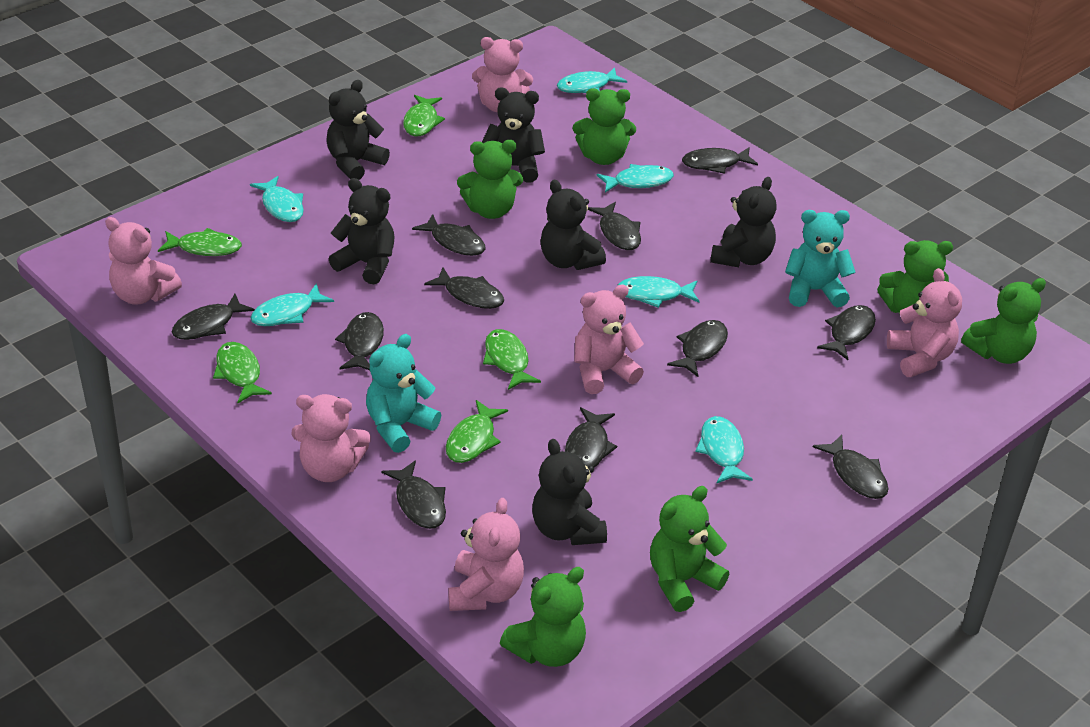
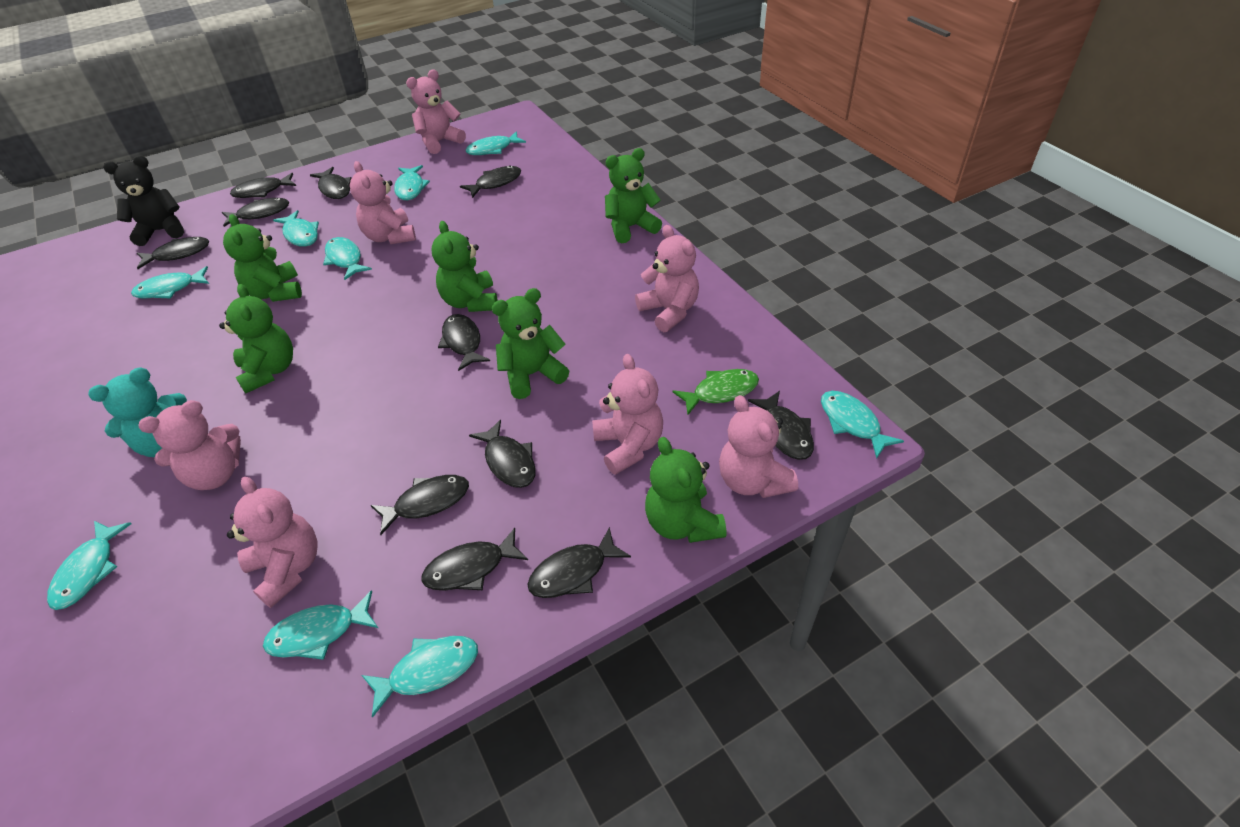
black teddy bear: [326,80,390,180] [329,178,395,284] [482,88,545,183] [532,439,607,545] [540,180,606,270] [710,177,777,267] = 6 -> [103,155,184,246] = 1
green fish: [158,228,242,256] [213,342,272,404] [403,95,445,137] [446,400,508,463] [483,329,541,390] = 5 -> [672,369,759,415] = 1
pink teddy bear: [105,217,182,305] [291,394,371,482] [448,498,524,611] [472,37,533,112] [574,285,644,394] [887,268,962,377] = 6 -> [138,400,241,490] [227,477,318,608] [350,161,416,244] [406,70,466,154] [592,354,663,475] [635,225,699,332] [719,395,798,498] = 7
turquoise fish: [250,176,304,222] [251,283,334,326] [557,67,627,93] [597,164,674,193] [617,276,700,308] [695,416,753,484] = 6 -> [47,521,131,610] [131,266,209,299] [263,590,378,660] [273,210,319,247] [323,237,372,280] [362,636,478,718] [394,165,430,200] [466,131,526,155] [821,391,904,459] = 9
turquoise teddy bear: [366,334,441,453] [785,210,856,307] = 2 -> [88,367,187,457] = 1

+++++

Wherever the listing shows a picture, omit it and output the rest exactly as given.

black teddy bear: [326,80,390,180] [329,178,395,284] [482,88,545,183] [532,439,607,545] [540,180,606,270] [710,177,777,267] = 6 -> [103,155,184,246] = 1
green fish: [158,228,242,256] [213,342,272,404] [403,95,445,137] [446,400,508,463] [483,329,541,390] = 5 -> [672,369,759,415] = 1
pink teddy bear: [105,217,182,305] [291,394,371,482] [448,498,524,611] [472,37,533,112] [574,285,644,394] [887,268,962,377] = 6 -> [138,400,241,490] [227,477,318,608] [350,161,416,244] [406,70,466,154] [592,354,663,475] [635,225,699,332] [719,395,798,498] = 7
turquoise fish: [250,176,304,222] [251,283,334,326] [557,67,627,93] [597,164,674,193] [617,276,700,308] [695,416,753,484] = 6 -> [47,521,131,610] [131,266,209,299] [263,590,378,660] [273,210,319,247] [323,237,372,280] [362,636,478,718] [394,165,430,200] [466,131,526,155] [821,391,904,459] = 9
turquoise teddy bear: [366,334,441,453] [785,210,856,307] = 2 -> [88,367,187,457] = 1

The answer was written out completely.